Start of Extracted data

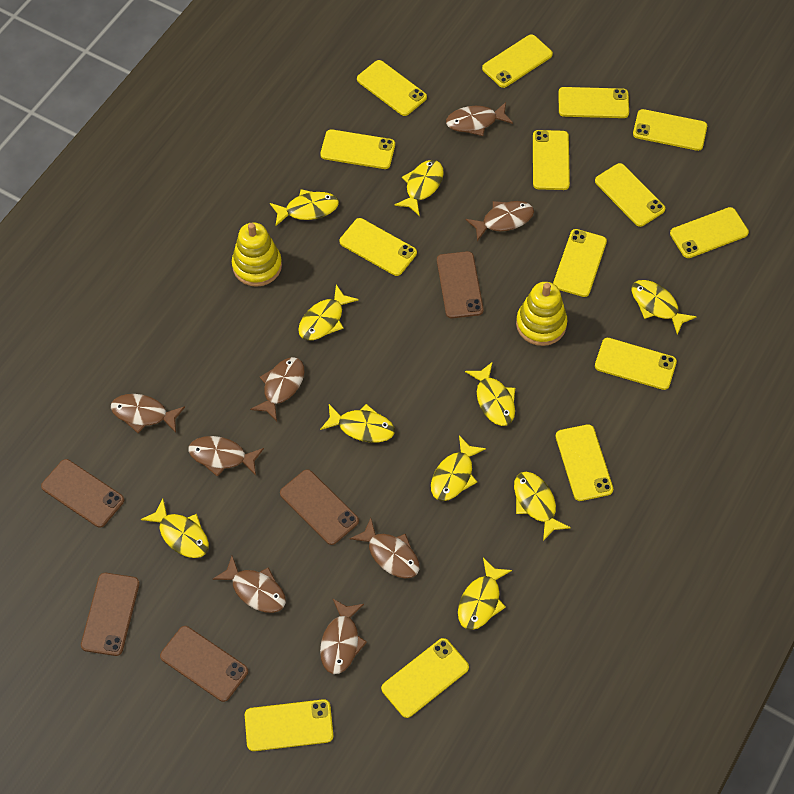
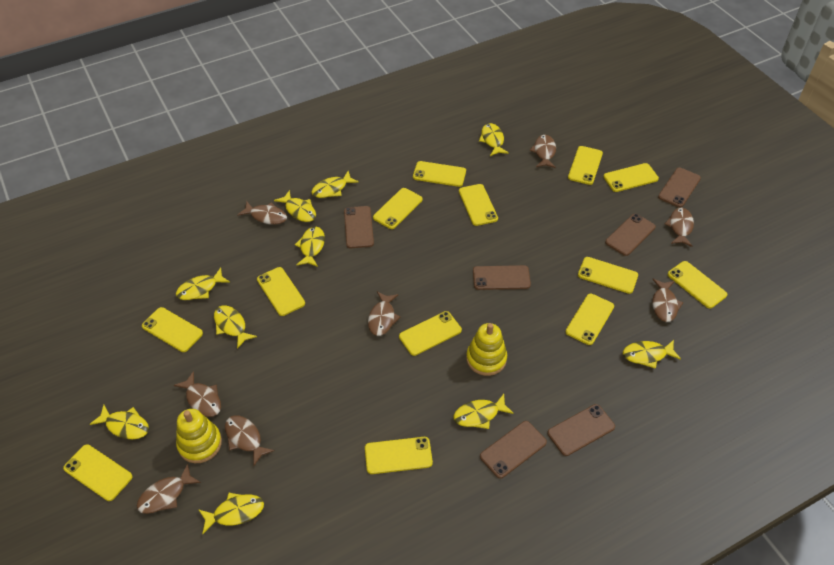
brown phone: 5 -> 6
yellow phone: 14 -> 13

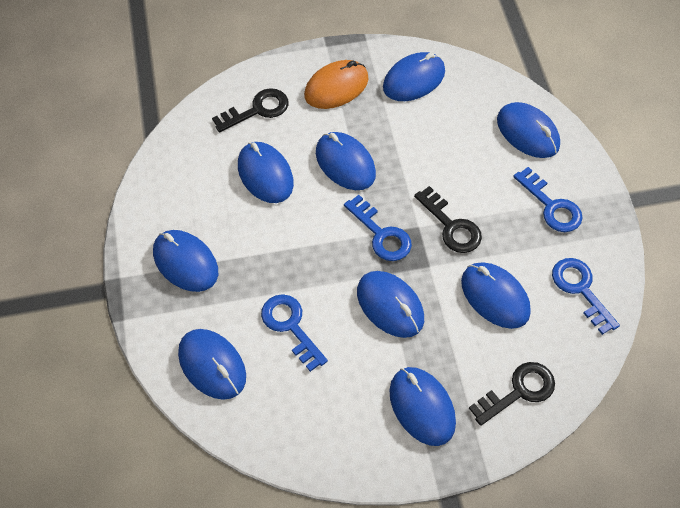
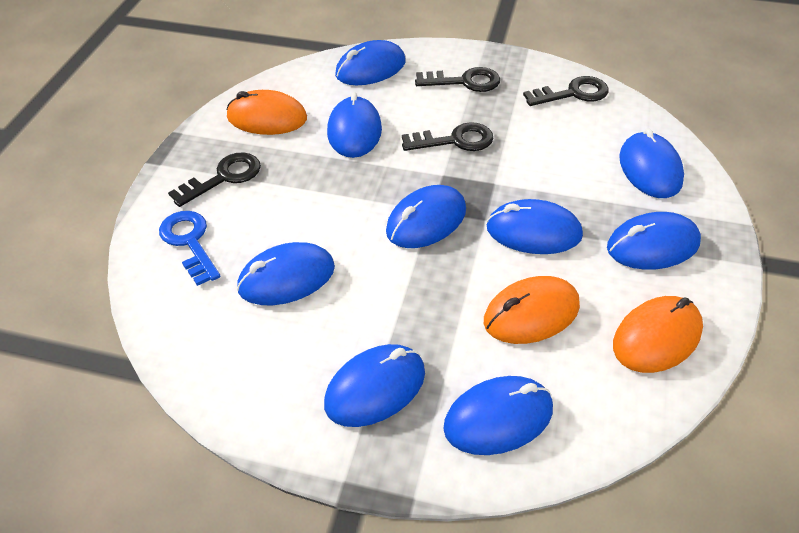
black key: 3 -> 4
blue key: 4 -> 1
orange mouse: 1 -> 3

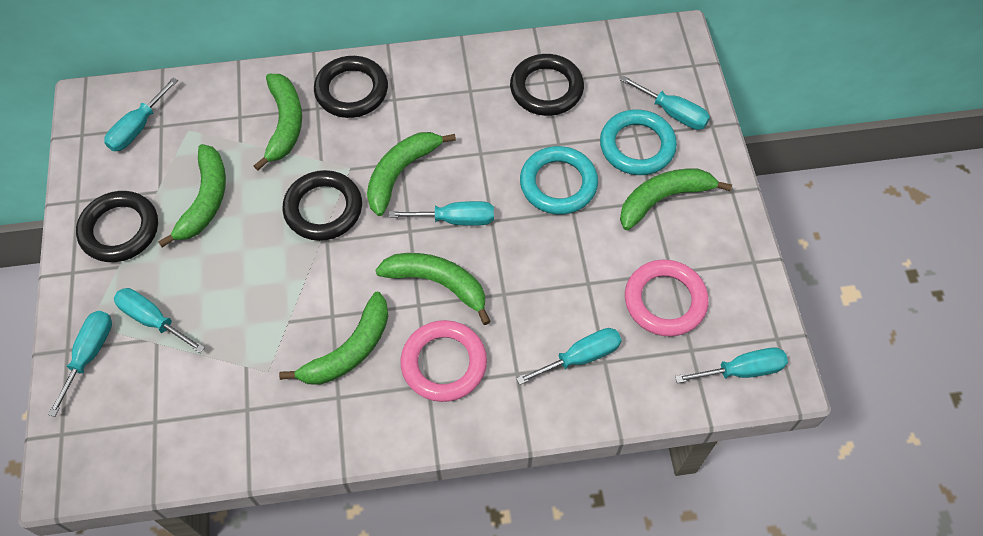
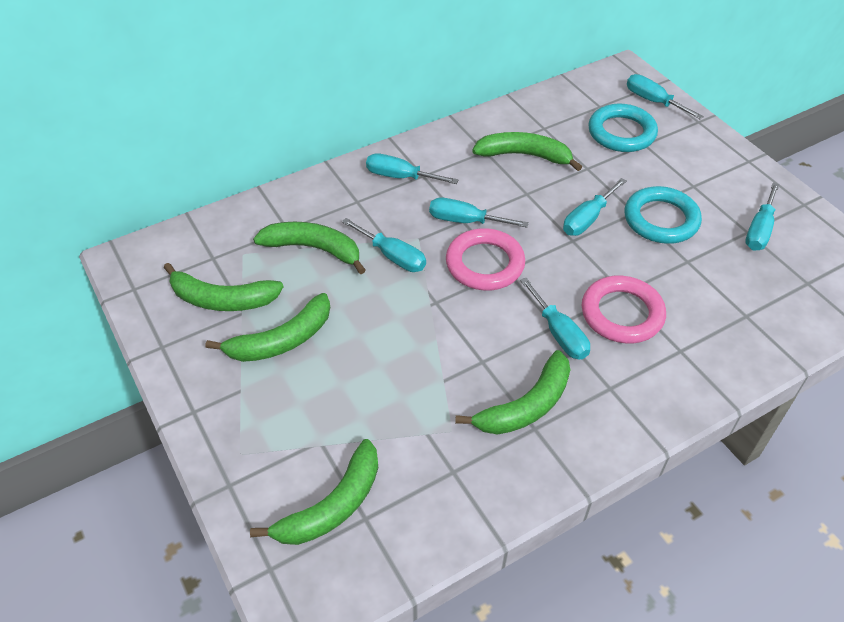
black ring: 4 -> 0

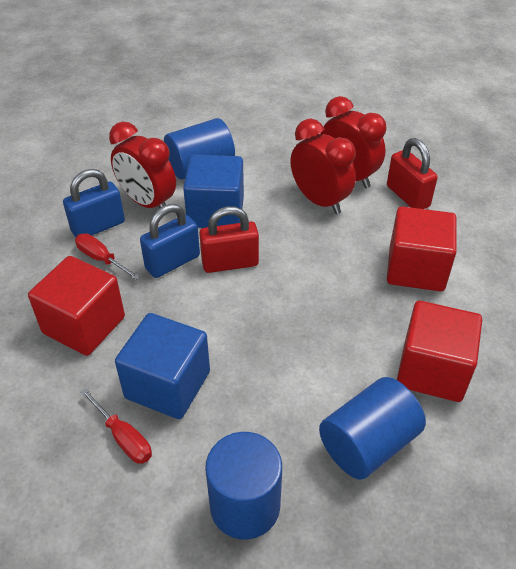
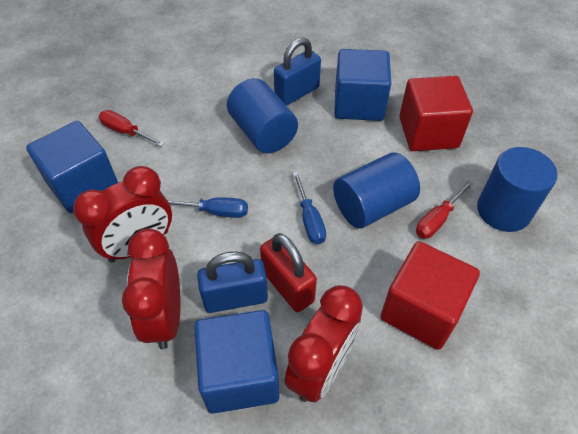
blue cube: 2 -> 3
blue screwdriver: 0 -> 2
red cube: 3 -> 2
red padlock: 2 -> 1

End of Extracted data

- [Exercise prompt]:
Write out every entry exactly. Pictures do not belong in the copy.

- [Task output]:
brown phone: 5 -> 6
yellow phone: 14 -> 13

black key: 3 -> 4
blue key: 4 -> 1
orange mouse: 1 -> 3

black ring: 4 -> 0

blue cube: 2 -> 3
blue screwdriver: 0 -> 2
red cube: 3 -> 2
red padlock: 2 -> 1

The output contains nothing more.